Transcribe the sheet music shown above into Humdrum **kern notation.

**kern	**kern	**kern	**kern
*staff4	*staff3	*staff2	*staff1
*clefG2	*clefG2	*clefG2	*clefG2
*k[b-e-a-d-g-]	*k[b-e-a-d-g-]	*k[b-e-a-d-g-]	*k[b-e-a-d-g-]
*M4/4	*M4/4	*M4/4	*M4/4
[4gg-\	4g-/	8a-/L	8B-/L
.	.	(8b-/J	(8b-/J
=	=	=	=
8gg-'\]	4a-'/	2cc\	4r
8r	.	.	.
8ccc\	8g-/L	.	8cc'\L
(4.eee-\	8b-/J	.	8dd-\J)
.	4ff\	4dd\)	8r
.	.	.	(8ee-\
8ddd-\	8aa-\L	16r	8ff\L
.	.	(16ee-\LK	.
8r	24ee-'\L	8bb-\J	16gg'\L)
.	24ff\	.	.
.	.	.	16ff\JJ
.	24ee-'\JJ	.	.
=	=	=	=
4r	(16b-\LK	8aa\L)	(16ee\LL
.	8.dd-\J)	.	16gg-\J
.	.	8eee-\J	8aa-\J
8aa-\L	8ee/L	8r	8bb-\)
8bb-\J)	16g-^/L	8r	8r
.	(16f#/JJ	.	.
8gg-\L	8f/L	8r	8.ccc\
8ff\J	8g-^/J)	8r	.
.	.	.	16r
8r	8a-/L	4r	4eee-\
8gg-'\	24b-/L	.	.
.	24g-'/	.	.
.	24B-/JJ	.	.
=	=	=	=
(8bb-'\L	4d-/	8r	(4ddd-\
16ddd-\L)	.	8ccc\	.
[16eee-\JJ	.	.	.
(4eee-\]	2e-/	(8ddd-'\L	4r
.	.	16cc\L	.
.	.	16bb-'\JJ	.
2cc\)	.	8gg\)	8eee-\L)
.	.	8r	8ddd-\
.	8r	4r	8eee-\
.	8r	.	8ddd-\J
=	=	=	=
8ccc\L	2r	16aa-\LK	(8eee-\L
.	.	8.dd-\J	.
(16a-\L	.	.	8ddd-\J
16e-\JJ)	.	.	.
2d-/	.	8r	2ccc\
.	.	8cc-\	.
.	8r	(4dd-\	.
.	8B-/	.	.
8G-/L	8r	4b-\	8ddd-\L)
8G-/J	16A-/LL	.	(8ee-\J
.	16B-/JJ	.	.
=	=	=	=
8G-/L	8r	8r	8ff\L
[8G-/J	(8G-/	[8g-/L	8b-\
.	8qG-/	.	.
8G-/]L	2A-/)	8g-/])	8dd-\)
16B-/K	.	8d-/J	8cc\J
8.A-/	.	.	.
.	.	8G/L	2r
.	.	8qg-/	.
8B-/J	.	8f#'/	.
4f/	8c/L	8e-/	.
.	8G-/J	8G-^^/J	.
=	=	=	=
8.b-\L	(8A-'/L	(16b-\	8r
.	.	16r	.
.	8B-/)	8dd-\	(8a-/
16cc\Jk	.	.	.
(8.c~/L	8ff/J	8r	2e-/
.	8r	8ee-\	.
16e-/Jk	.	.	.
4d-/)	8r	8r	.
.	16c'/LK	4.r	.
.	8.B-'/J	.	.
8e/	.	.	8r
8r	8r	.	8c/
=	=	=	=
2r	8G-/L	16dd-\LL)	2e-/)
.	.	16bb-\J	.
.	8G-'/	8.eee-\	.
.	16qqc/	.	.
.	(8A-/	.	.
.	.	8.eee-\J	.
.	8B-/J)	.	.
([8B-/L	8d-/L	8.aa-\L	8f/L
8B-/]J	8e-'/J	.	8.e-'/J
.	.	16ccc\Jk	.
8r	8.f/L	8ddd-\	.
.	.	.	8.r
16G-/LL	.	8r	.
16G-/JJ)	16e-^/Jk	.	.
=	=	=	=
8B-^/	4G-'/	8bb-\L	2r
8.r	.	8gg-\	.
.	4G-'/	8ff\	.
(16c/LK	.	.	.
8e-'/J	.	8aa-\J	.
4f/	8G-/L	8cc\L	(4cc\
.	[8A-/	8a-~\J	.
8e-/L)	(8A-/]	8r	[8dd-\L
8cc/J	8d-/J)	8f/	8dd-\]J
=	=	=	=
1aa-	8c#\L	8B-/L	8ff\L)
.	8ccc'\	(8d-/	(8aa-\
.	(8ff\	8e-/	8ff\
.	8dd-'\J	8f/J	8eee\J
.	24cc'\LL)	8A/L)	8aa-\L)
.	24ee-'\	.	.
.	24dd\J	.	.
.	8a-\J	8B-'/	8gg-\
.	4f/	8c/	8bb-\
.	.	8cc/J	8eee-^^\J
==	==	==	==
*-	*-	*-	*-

--------------------

## AIM OF THE TASK:
Locate each line in the entries above that contains the string "kern", and copy those lines in full.

## SOLVED EXERCISE:
Transcribe the sheet music shown above into Humdrum **kern notation.
**kern	**kern	**kern	**kern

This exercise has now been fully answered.